PROBLEM STATEMENT:
Please reproduce exactly the line that carries "black rocket: 7 -> 8" and all remaining lines through the last line of the data, and write nothing else.
=== Begin Enclosure ===
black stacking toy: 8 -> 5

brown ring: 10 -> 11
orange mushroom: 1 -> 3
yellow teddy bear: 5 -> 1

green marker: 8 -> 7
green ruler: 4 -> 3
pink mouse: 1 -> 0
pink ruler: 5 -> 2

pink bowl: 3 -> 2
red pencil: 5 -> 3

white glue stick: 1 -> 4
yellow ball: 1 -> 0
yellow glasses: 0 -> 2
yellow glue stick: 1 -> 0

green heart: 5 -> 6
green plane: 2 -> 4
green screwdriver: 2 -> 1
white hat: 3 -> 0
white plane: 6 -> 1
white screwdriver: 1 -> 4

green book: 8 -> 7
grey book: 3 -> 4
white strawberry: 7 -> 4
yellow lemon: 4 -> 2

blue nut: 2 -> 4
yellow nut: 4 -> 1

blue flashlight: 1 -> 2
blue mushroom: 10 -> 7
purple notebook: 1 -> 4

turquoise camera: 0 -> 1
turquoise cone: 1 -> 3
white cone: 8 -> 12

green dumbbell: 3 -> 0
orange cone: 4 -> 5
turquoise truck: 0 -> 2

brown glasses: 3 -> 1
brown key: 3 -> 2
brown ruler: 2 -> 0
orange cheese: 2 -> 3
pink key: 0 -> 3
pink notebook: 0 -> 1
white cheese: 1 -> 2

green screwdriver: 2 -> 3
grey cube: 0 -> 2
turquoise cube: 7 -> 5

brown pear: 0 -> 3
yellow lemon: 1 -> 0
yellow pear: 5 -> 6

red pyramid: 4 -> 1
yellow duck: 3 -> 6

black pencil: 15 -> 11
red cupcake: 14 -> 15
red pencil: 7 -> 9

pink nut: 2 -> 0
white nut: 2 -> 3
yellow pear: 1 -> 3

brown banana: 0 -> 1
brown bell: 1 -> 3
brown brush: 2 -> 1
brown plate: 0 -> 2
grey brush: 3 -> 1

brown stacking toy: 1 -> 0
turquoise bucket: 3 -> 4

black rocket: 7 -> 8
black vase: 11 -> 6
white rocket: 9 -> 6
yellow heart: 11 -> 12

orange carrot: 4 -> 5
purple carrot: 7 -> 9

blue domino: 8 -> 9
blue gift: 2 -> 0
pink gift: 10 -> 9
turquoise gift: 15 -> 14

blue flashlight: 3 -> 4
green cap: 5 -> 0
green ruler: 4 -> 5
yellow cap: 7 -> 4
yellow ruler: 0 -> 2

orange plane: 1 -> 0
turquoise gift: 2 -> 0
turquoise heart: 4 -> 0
=== End Enclosure ===
RESPONSE TO THE TASK:
black rocket: 7 -> 8
black vase: 11 -> 6
white rocket: 9 -> 6
yellow heart: 11 -> 12

orange carrot: 4 -> 5
purple carrot: 7 -> 9

blue domino: 8 -> 9
blue gift: 2 -> 0
pink gift: 10 -> 9
turquoise gift: 15 -> 14

blue flashlight: 3 -> 4
green cap: 5 -> 0
green ruler: 4 -> 5
yellow cap: 7 -> 4
yellow ruler: 0 -> 2

orange plane: 1 -> 0
turquoise gift: 2 -> 0
turquoise heart: 4 -> 0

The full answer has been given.